◆ **WHAT THIS TASK INVOLVES**
Format the lines below, from the one containing "Ghada [356, 475]" through the one containing "mounted [598, 189]", as a JSON list of strings, one string per line with blank lines omitted. Include no other lines from the items.
— start MATERIAL SUPPLIED —
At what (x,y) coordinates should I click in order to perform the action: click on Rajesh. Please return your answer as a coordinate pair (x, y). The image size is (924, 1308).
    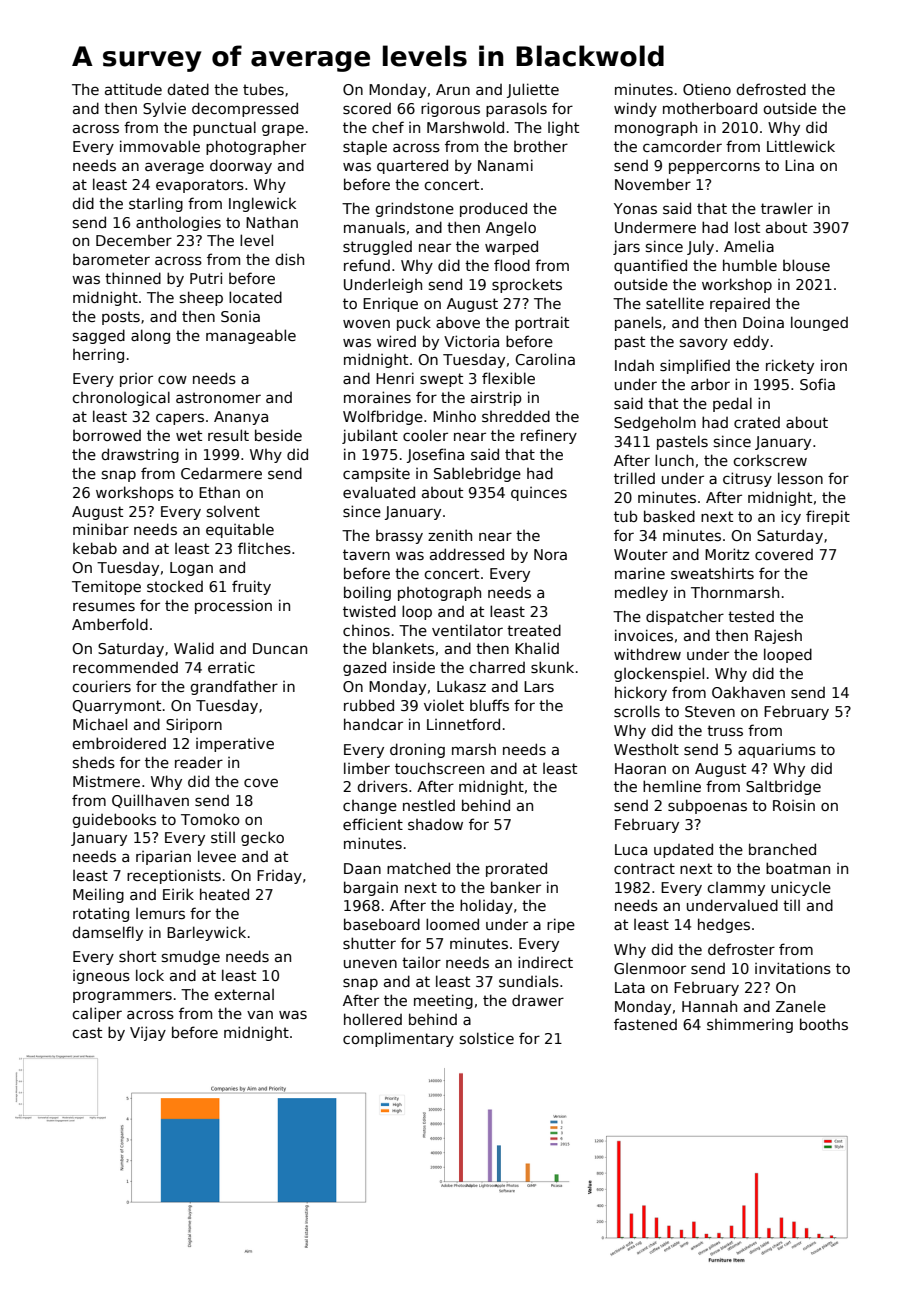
— end MATERIAL SUPPLIED —
— start MATERIAL SUPPLIED —
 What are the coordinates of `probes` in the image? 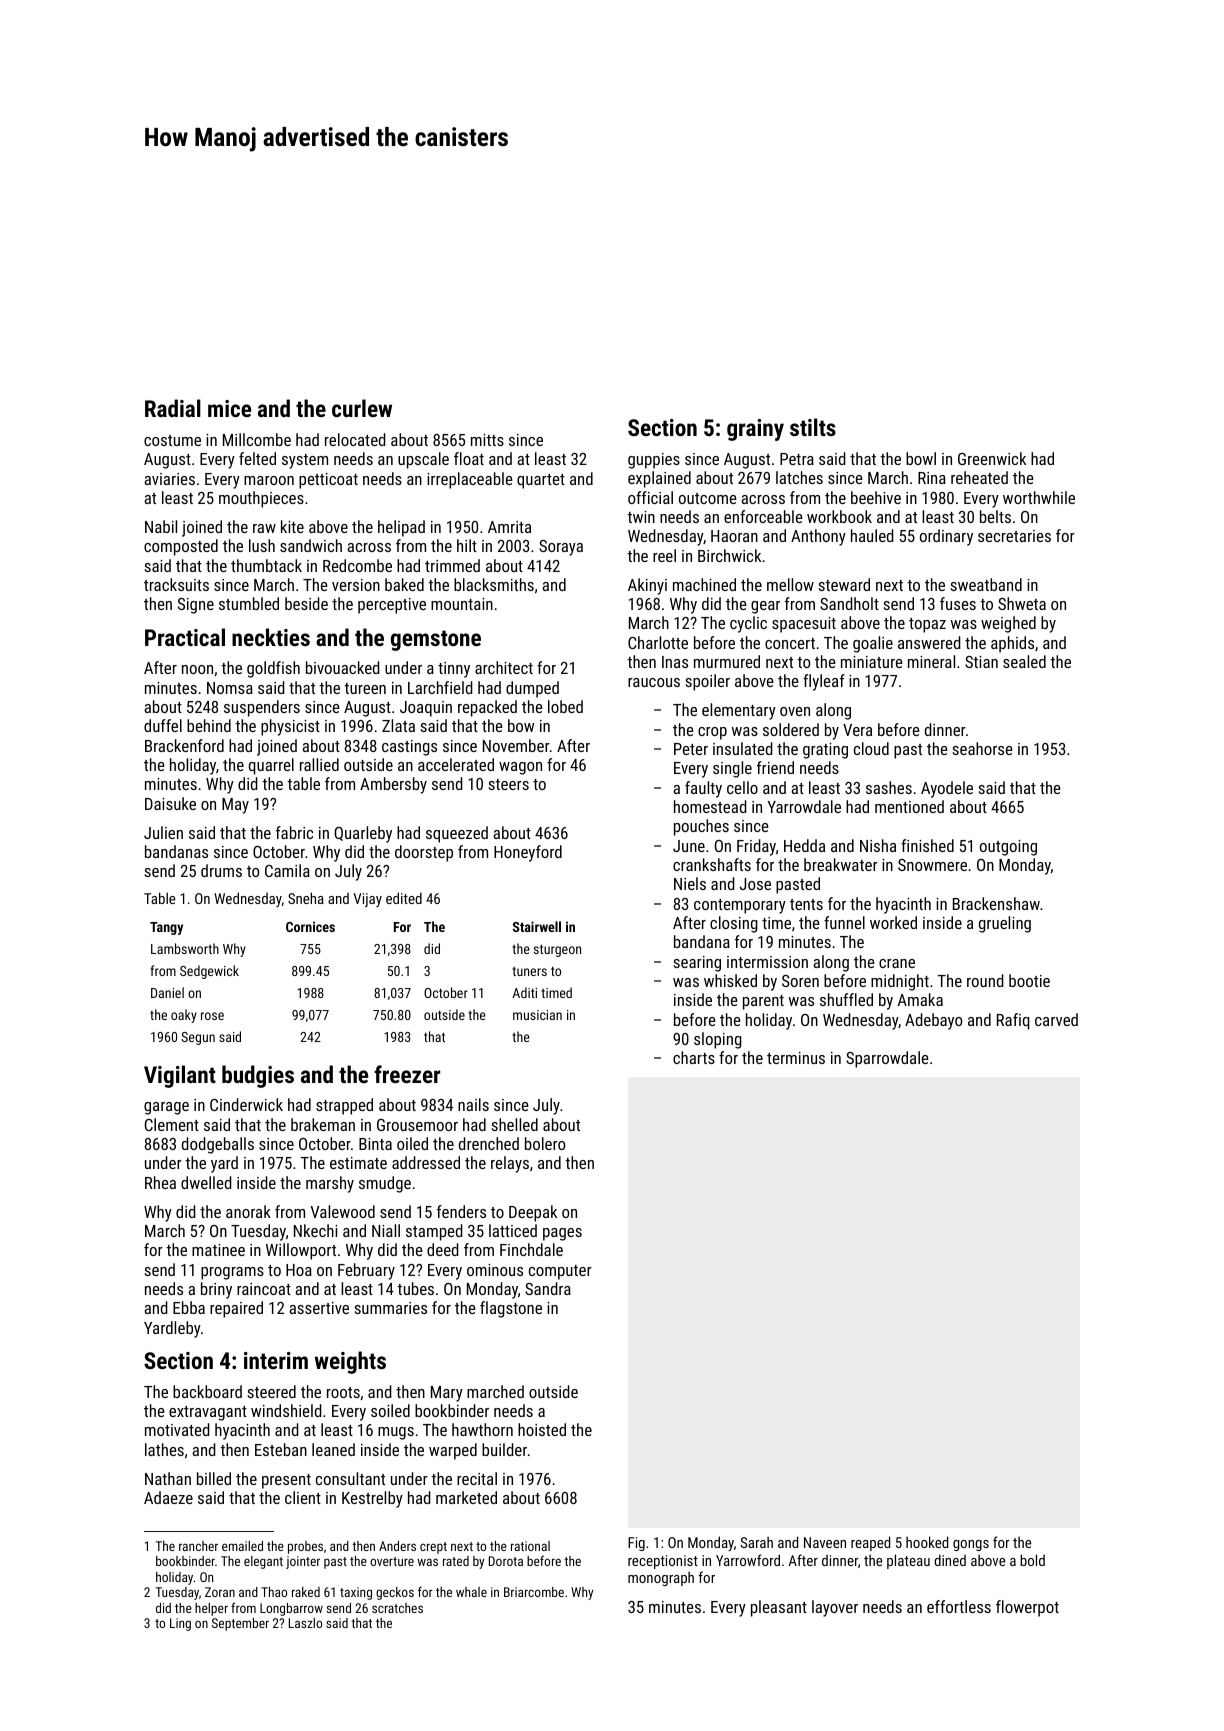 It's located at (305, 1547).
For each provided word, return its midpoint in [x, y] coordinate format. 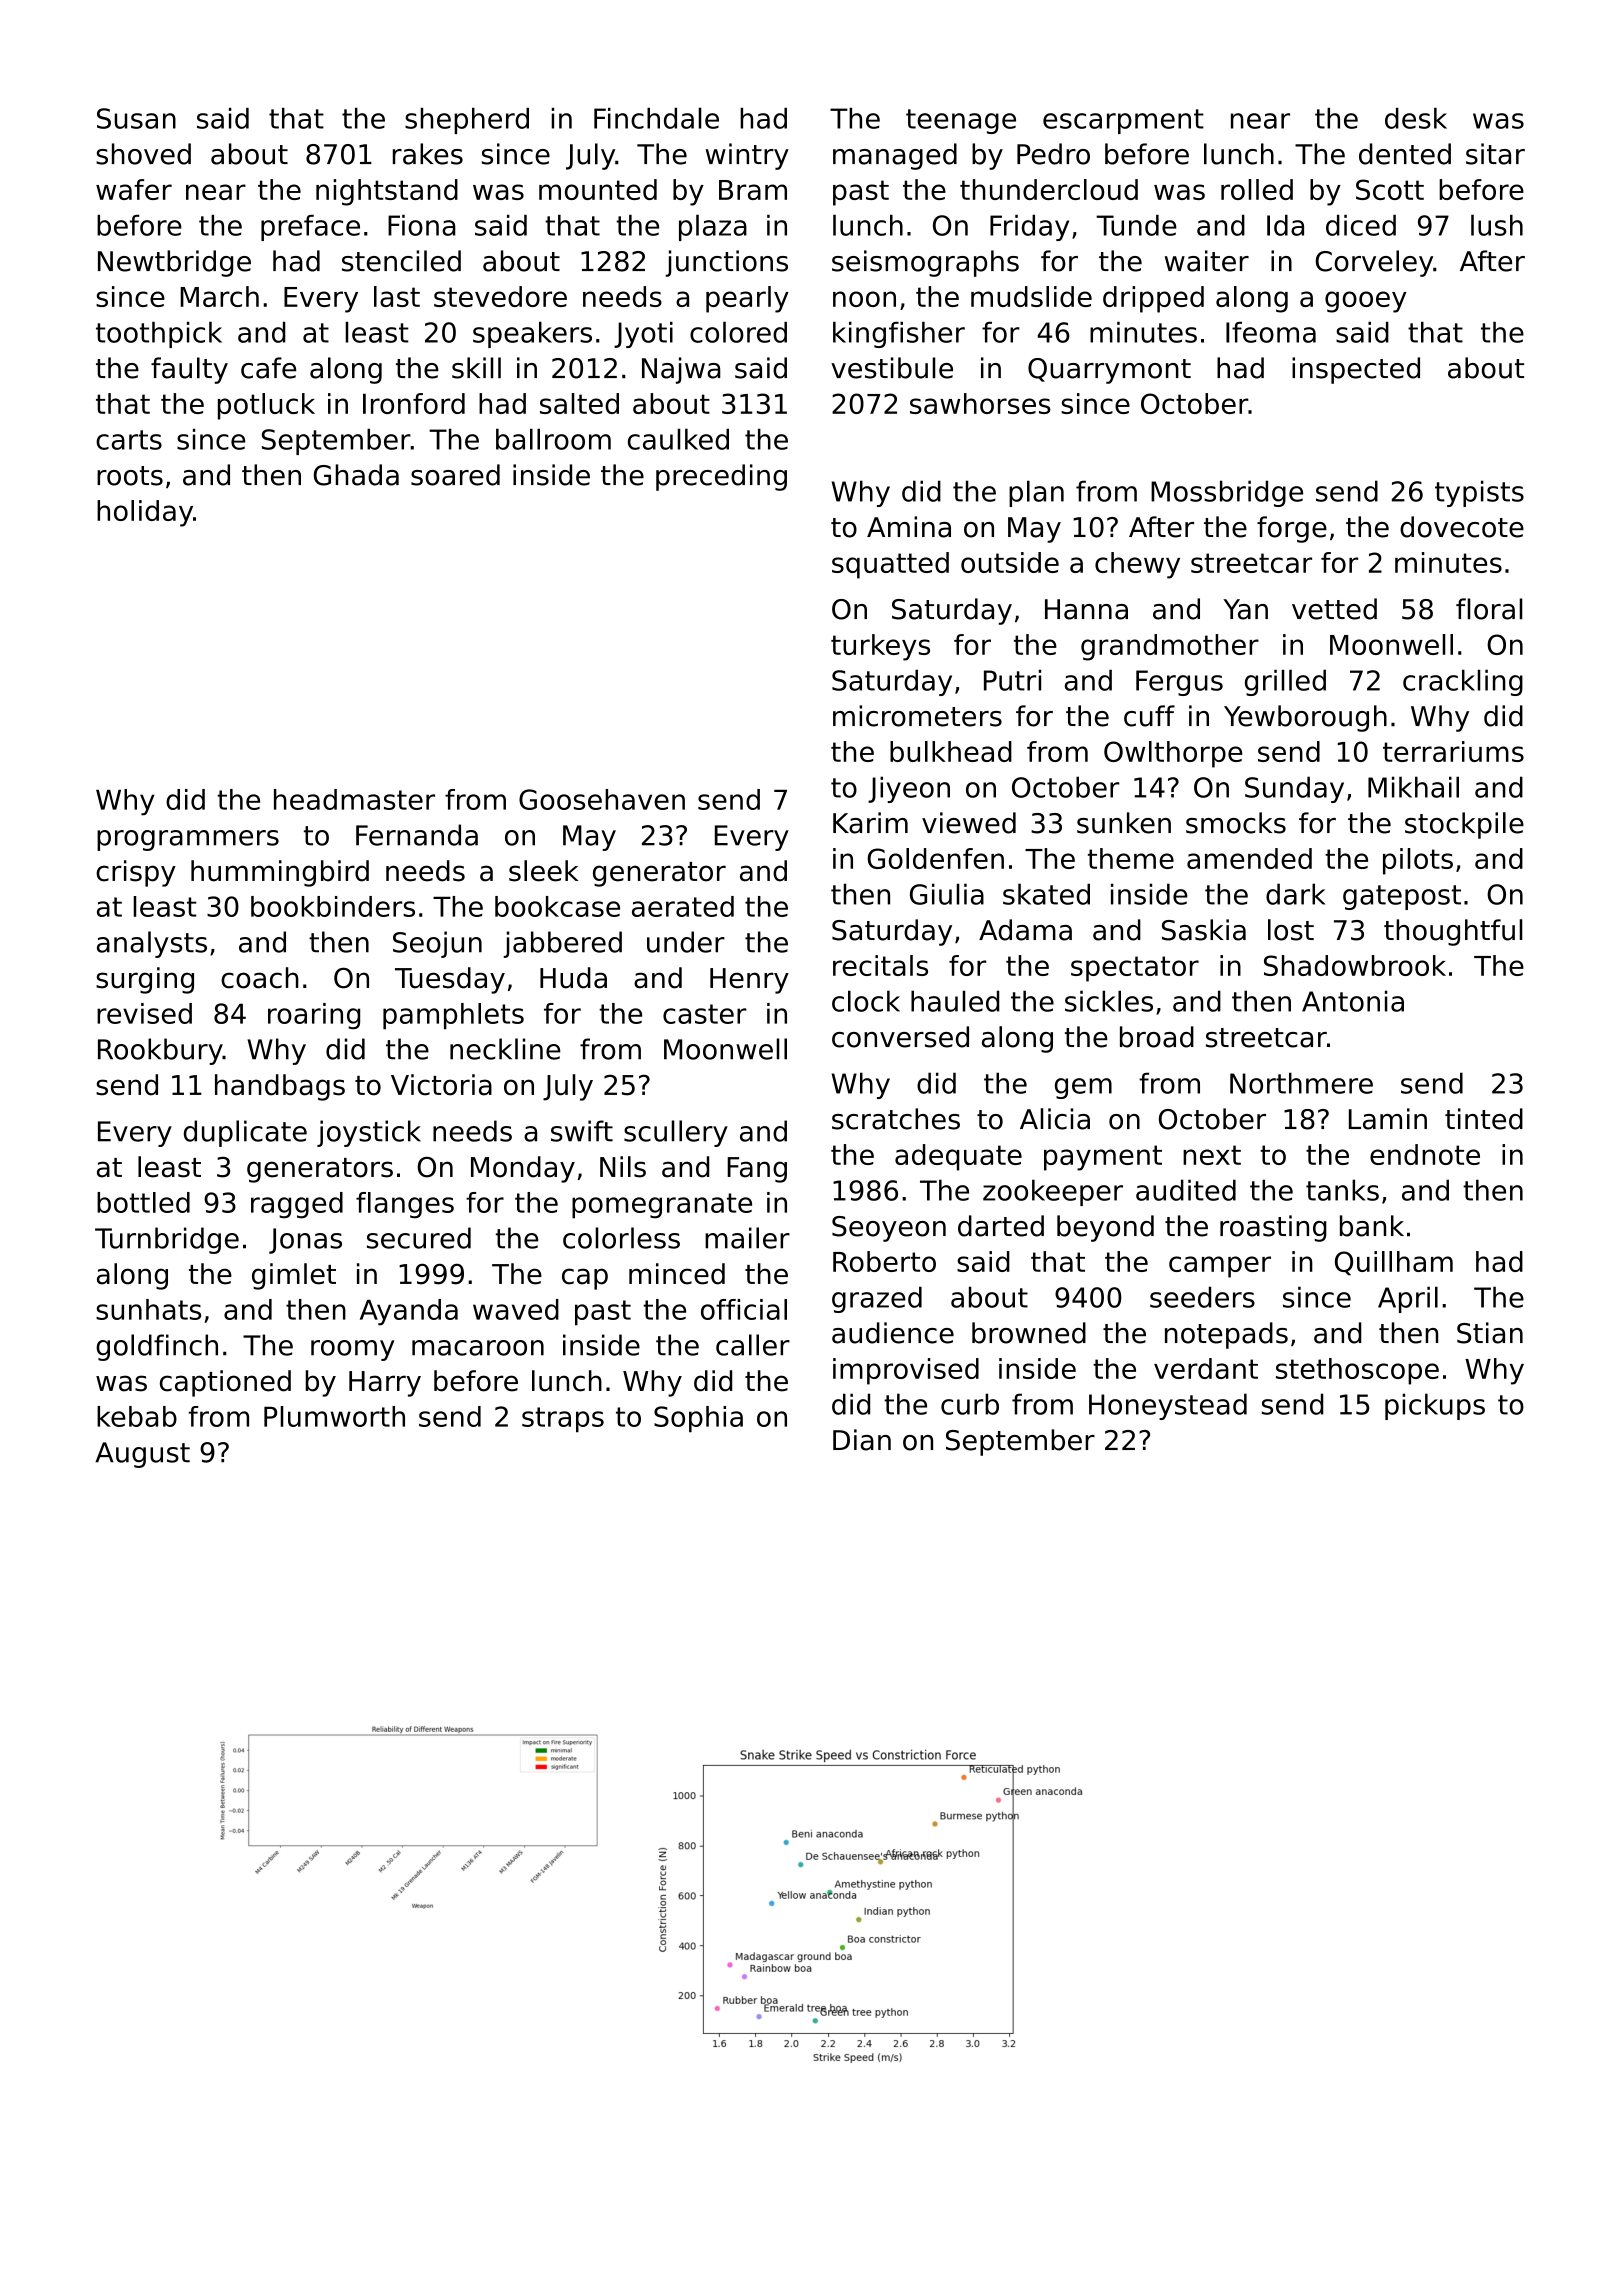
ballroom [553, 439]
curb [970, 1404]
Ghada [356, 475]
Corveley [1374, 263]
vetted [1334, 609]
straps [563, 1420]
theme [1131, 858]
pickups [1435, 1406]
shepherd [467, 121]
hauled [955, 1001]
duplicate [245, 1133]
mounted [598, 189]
— end MATERIAL SUPPLIED —
— start MATERIAL SUPPLIED —
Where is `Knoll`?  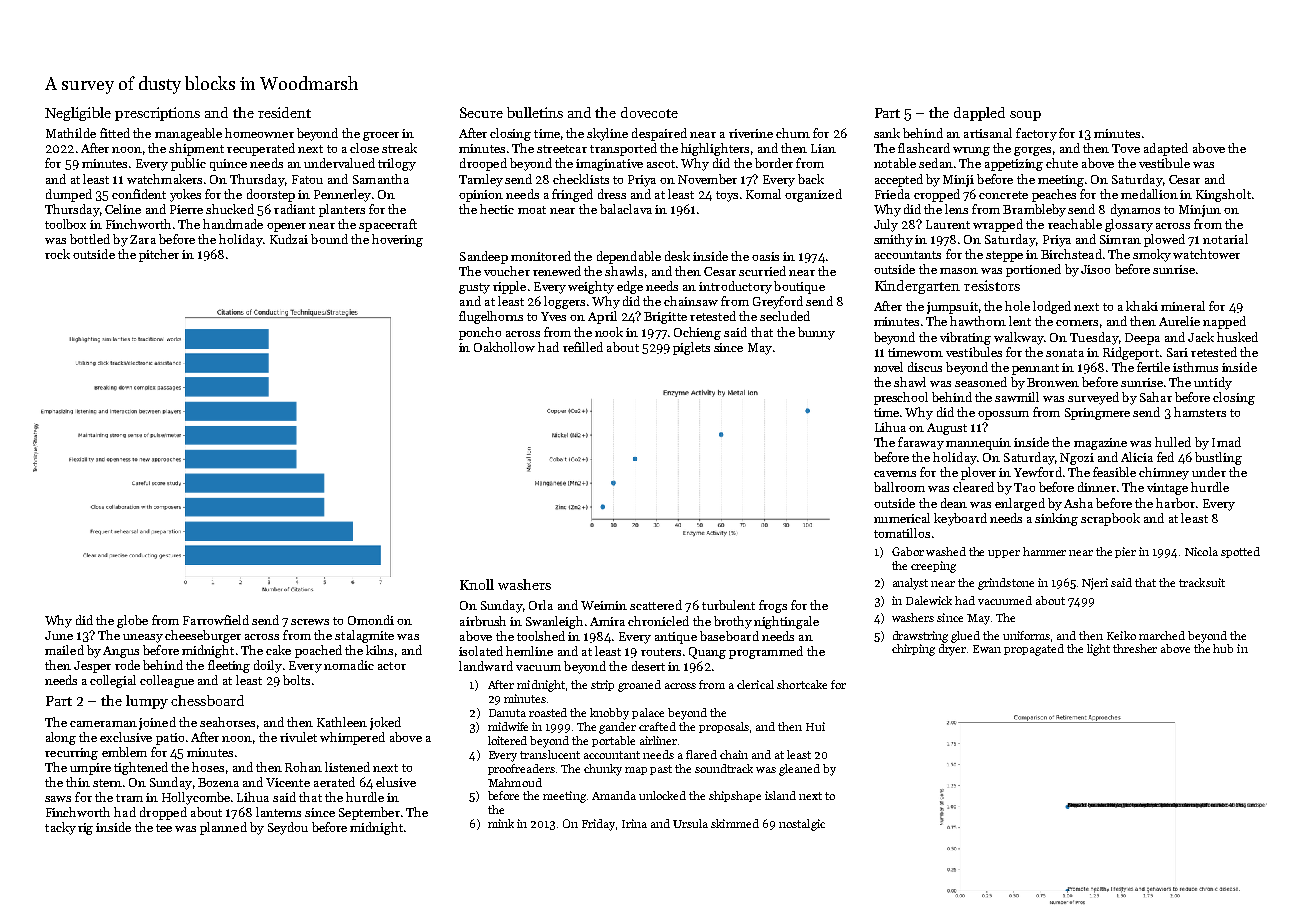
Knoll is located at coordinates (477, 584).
— end MATERIAL SUPPLIED —
◆ **TASK OUTPUT**
[
  "Ghada [356, 475]",
  "Corveley [1374, 263]",
  "vetted [1334, 609]",
  "straps [563, 1420]",
  "theme [1131, 858]",
  "pickups [1435, 1406]",
  "shepherd [467, 121]",
  "hauled [955, 1001]",
  "duplicate [245, 1133]",
  "mounted [598, 189]"
]